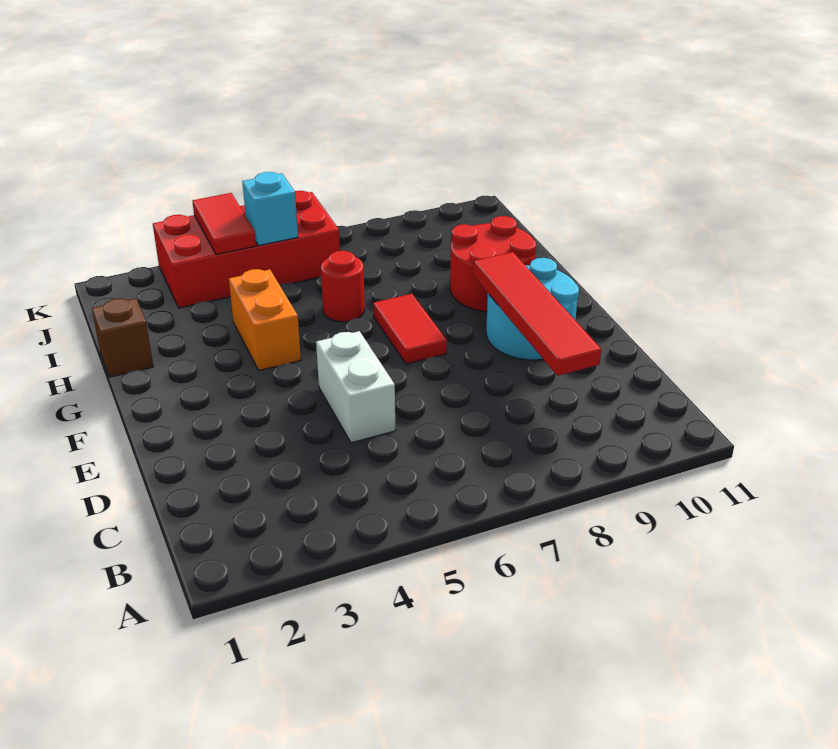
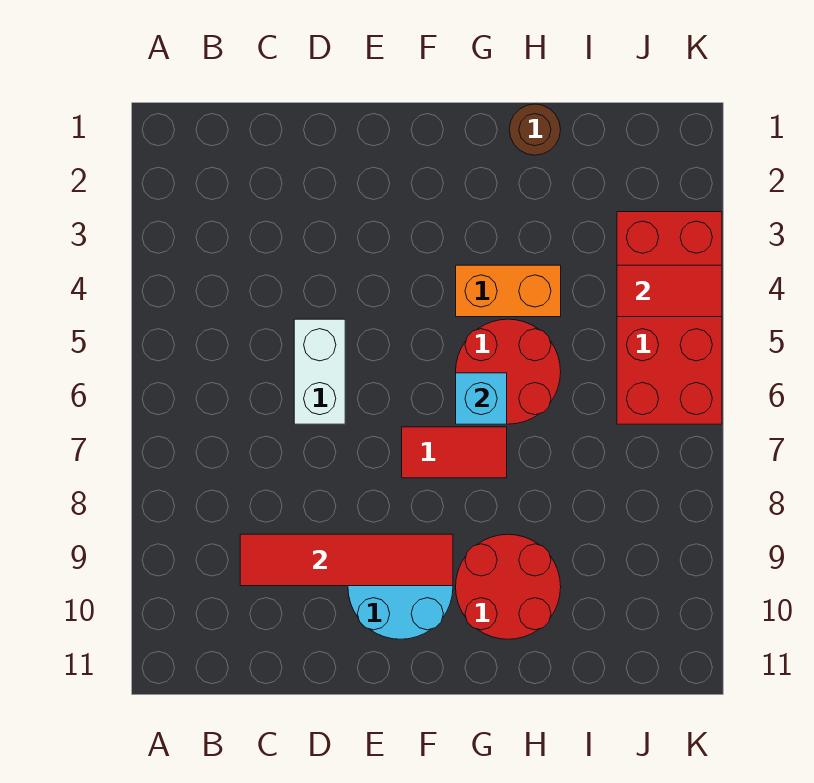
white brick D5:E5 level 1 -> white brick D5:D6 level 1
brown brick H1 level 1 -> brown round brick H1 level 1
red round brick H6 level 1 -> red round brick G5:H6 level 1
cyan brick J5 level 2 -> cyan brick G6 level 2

########

Give the lines exactly as they stand, from the line with "brown brick H1" through the end of the material.

brown brick H1 level 1 -> brown round brick H1 level 1
red round brick H6 level 1 -> red round brick G5:H6 level 1
cyan brick J5 level 2 -> cyan brick G6 level 2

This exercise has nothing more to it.